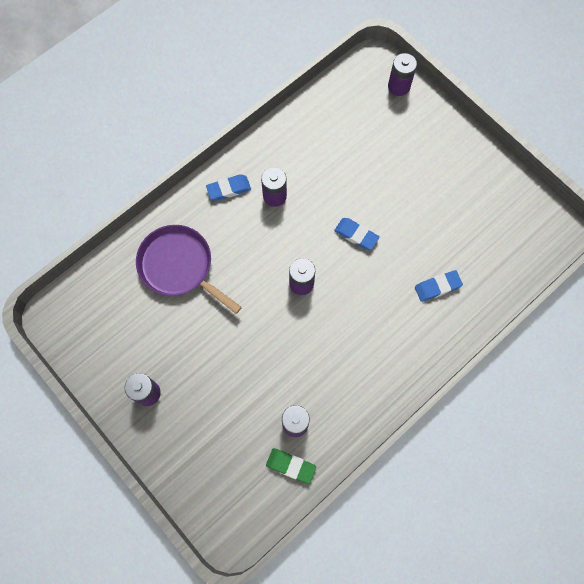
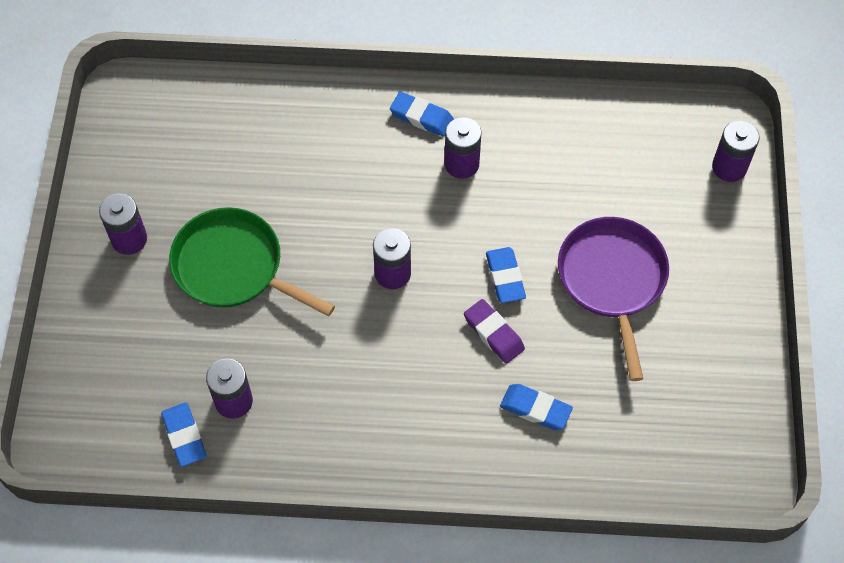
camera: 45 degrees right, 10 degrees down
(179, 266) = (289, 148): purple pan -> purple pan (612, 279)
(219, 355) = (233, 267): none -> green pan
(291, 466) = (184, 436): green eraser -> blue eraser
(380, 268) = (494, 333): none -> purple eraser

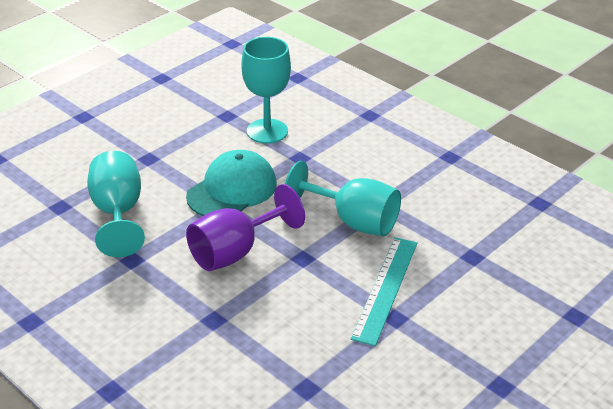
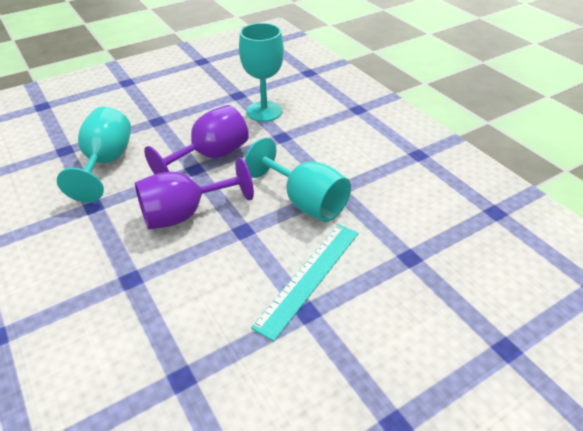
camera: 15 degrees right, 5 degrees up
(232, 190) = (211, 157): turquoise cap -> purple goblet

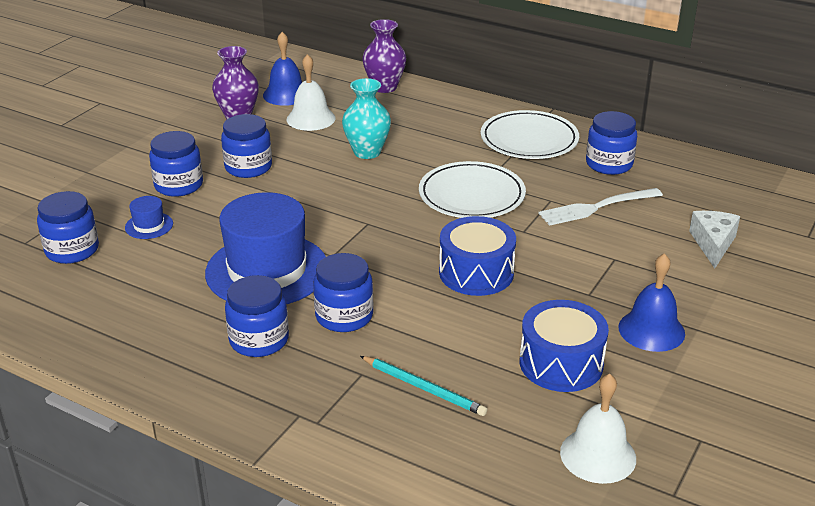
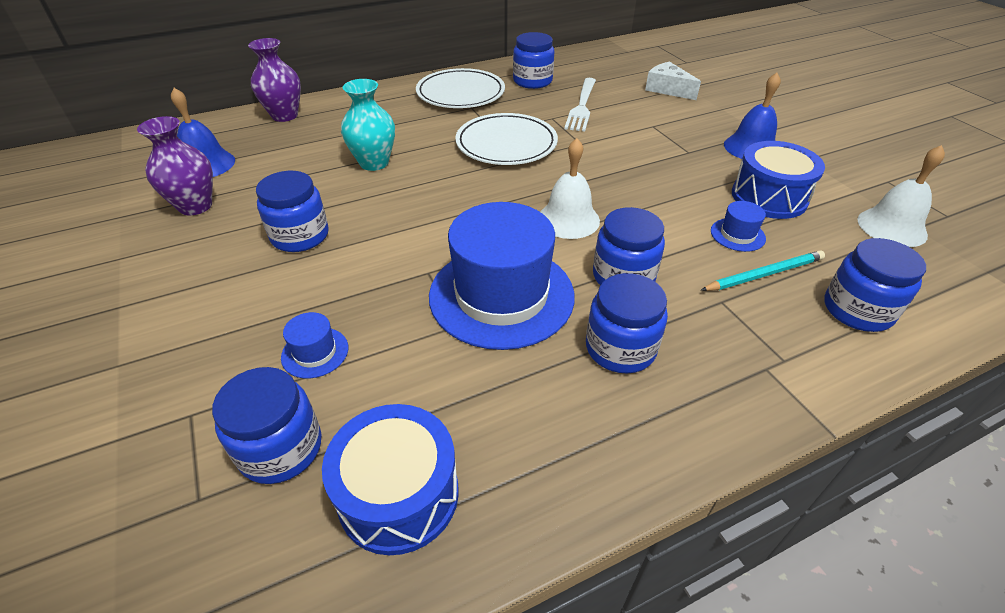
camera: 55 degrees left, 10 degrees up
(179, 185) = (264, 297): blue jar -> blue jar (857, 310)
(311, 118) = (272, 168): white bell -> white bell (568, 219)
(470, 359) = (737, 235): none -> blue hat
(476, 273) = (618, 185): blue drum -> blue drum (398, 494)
────
### TASK DESCRIPTION:
The answer must be every line of the entries that includes the word "right".

### OUTPUT OF THE EXERCISE:
camera: 45 degrees right, 10 degrees down
camera: 15 degrees right, 5 degrees up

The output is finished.